• **DIRECTIONS FOR THIS TASK**:
Work out how many lines of the material below mention the word "degrees"; reply with the number only.

• **EXTRACTED INFORMATION**:
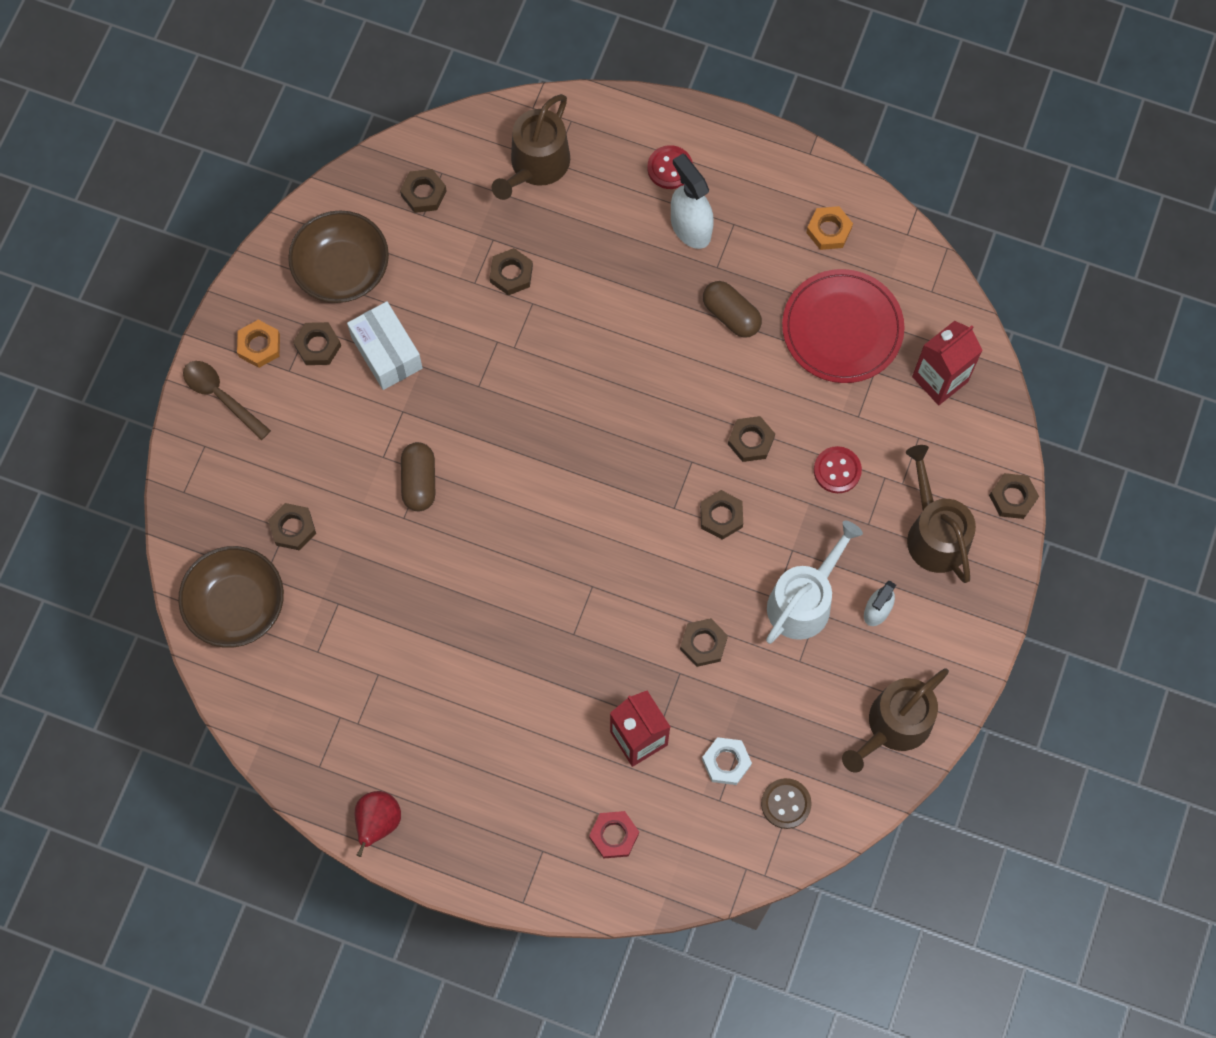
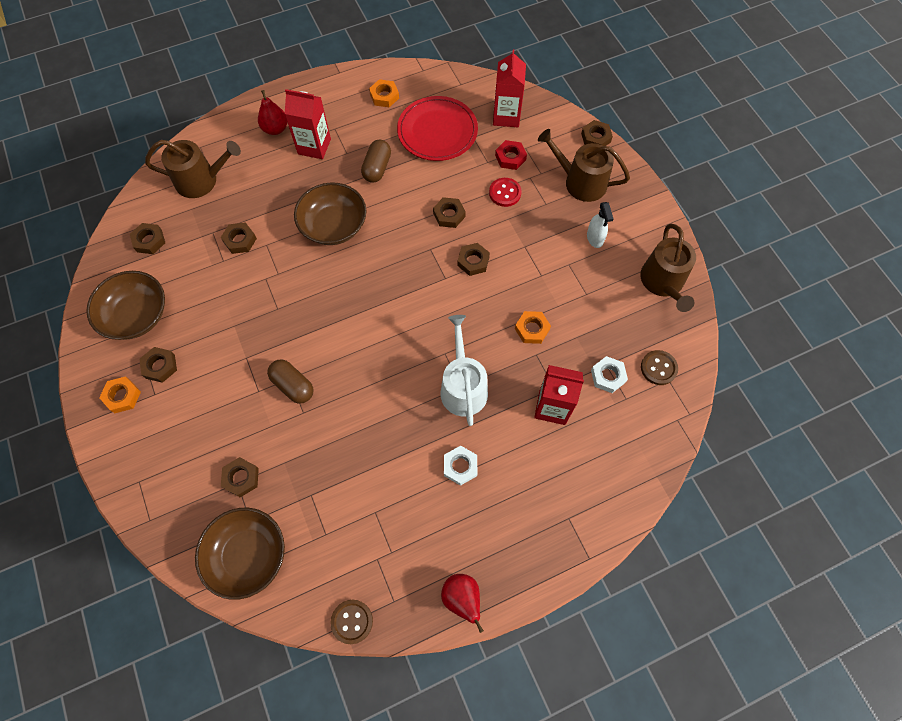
camera: 45 degrees left, 5 degrees down
brown spoon [183,361,271,440] -> none
white box [347,301,423,390] -> none
brown watering can [492,94,570,200] -> brown watering can turned 75 degrees counterclockwise [145,140,241,198]
red nut [589,811,639,859] -> red nut moved to [495,140,527,170]
red button [647,145,693,189] -> red pear [258,90,287,135]
white spray bottle [671,154,714,249] -> red carton [284,89,331,159]
brown nut [680,618,728,667] -> orange nut [515,311,551,344]
brown capsule [703,281,762,338] -> brown capsule turned 75 degrees counterclockwise [361,140,391,183]
white watering can [766,521,863,644] -> white watering can moved to [441,315,488,426]
none -> brown bowl [294,182,366,245]
none -> brown button [331,600,373,644]
none -> white nut [444,446,477,486]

• **WORKED SOLUTION**:
3